Aim of the task:
Gather all lines in the data that hold the string "lime".
── Supplied entries
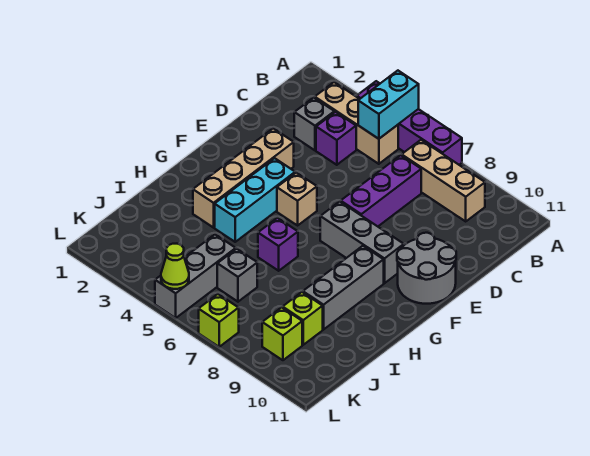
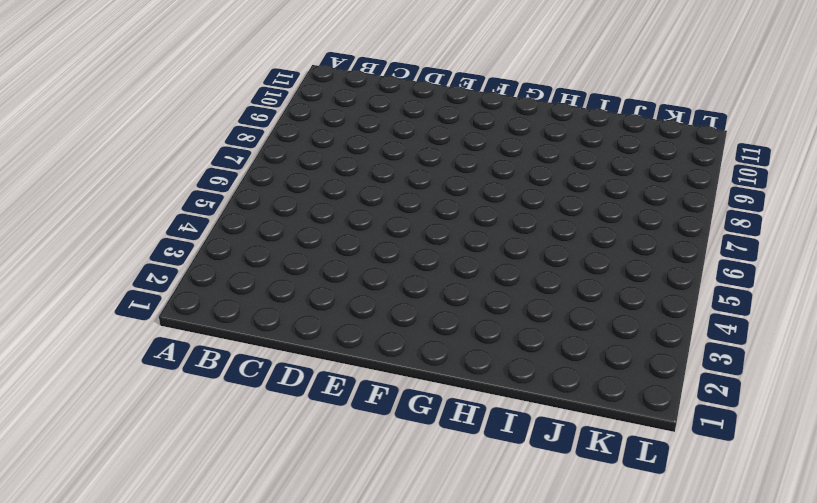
none -> purple brick A4:A7 level 1
none -> tan brick B3:B5 level 1
none -> tan brick B7:B9 level 1

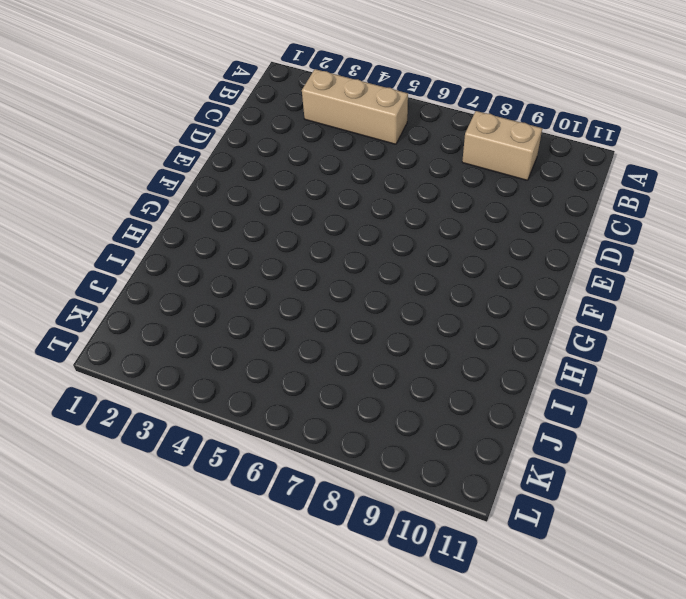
tan brick B8:B9 level 1 -> tan brick B7:B9 level 1
none -> purple brick A4:A7 level 1
none -> grey brick C3 level 1
none -> purple brick C4 level 1

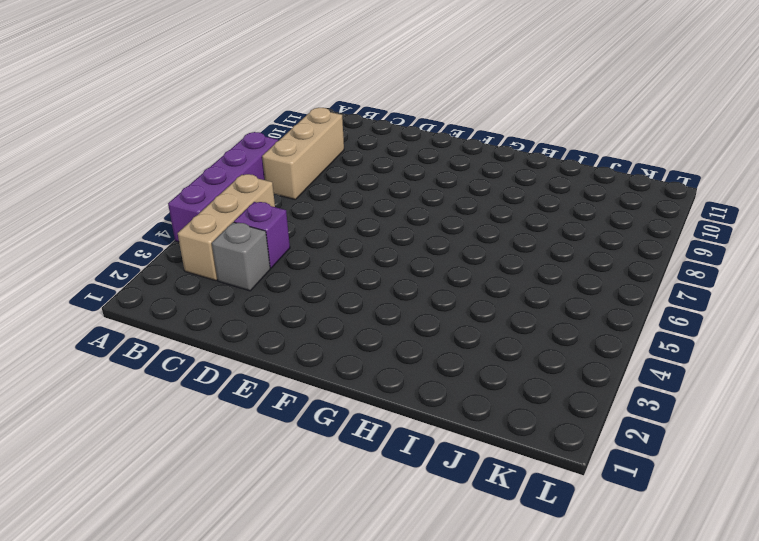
none -> purple brick C7:E7 level 1
none -> tan brick E3:H3 level 1
none -> grey round brick E10:F11 level 1

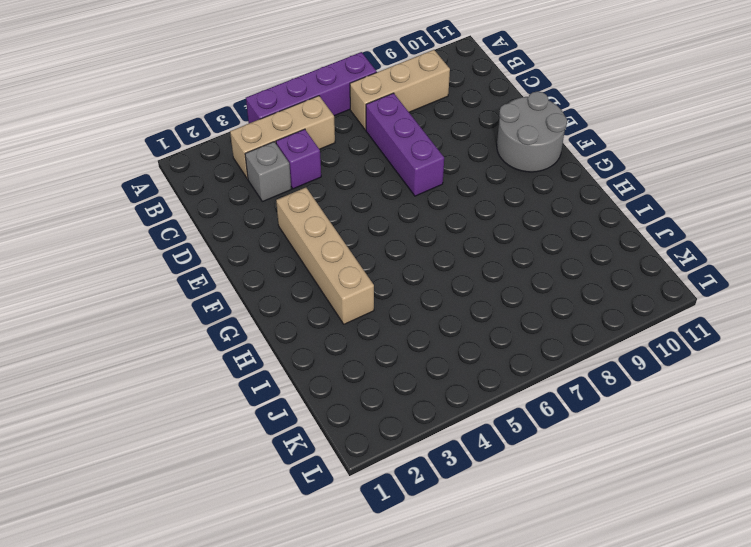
none -> cyan brick F4:H4 level 1
none -> tan brick F5 level 1
none -> grey brick F7:F9 level 1

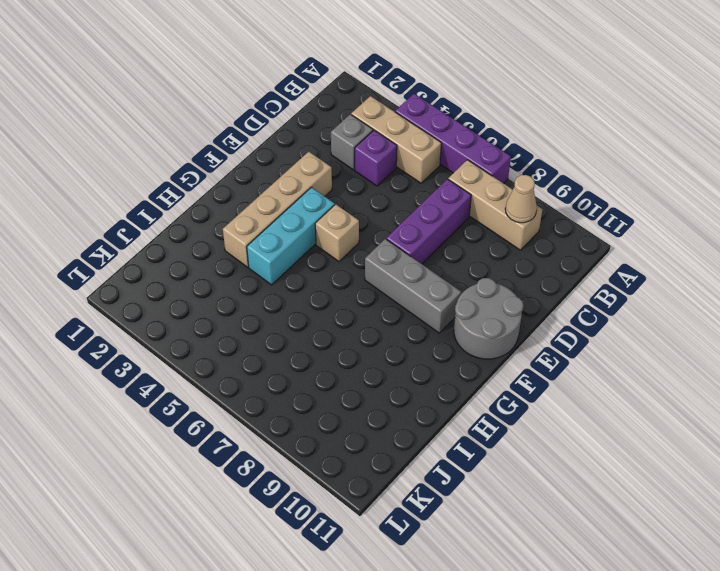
tan cone B9 level 2 -> none
none -> grey brick G9:I9 level 1
none -> purple brick H6 level 1
none -> grey brick J5:L5 level 1

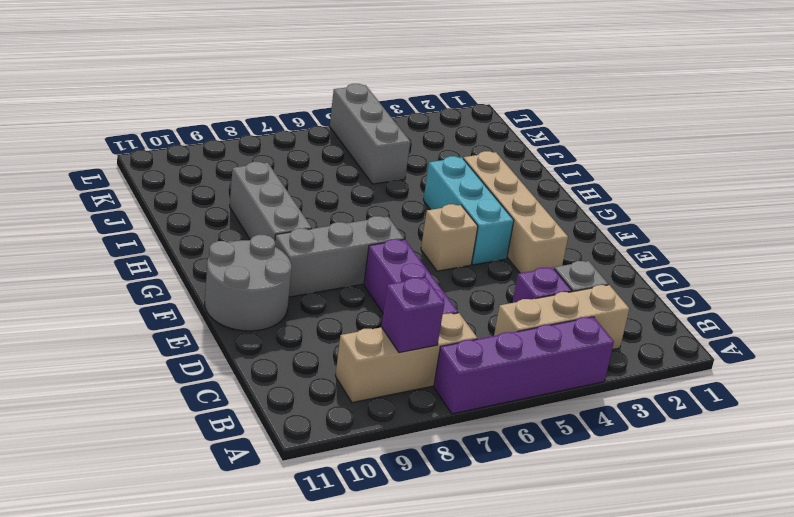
purple brick B8 level 2 -> purple brick H6 level 1
none -> grey brick J6 level 1
none -> lime brick J9 level 1
none -> lime brick K9 level 1

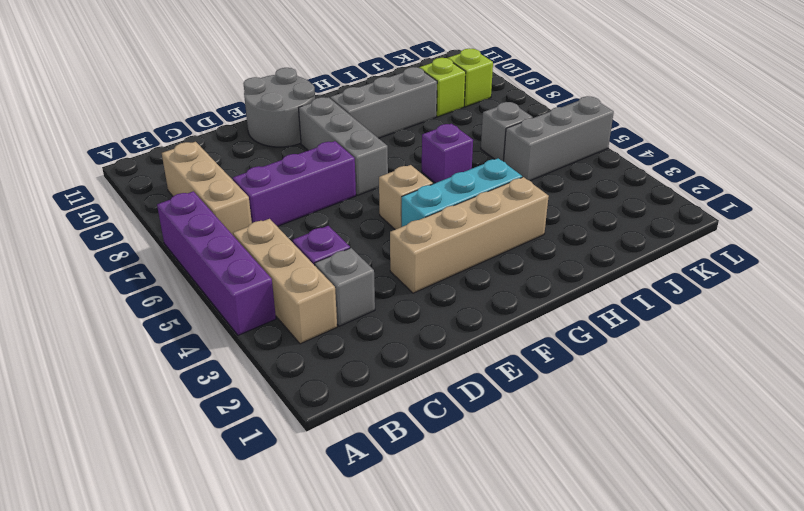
none -> lime brick L7 level 1
none -> cyan brick A5:B5 level 2
none -> lime cone L5 level 2

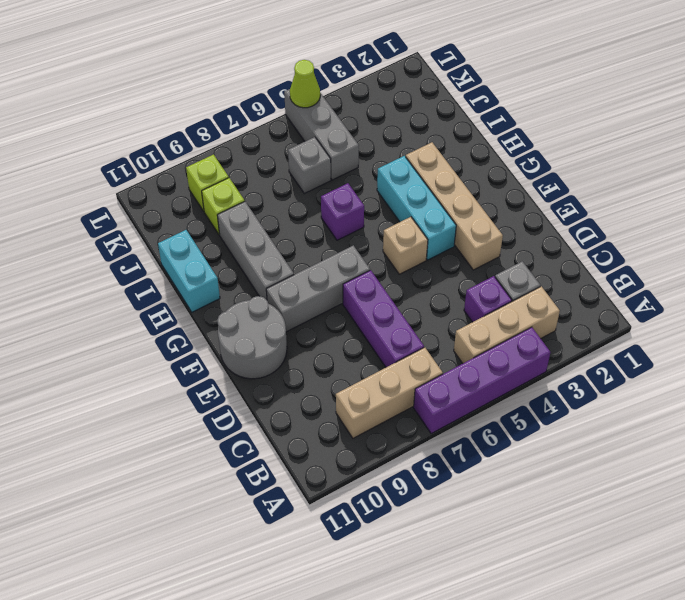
cyan brick H11:I11 level 1 -> cyan brick A5:B5 level 2
none -> lime brick L7 level 1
────
Answer box:
none -> lime brick J9 level 1
none -> lime brick K9 level 1
none -> lime brick L7 level 1
none -> lime cone L5 level 2
none -> lime brick L7 level 1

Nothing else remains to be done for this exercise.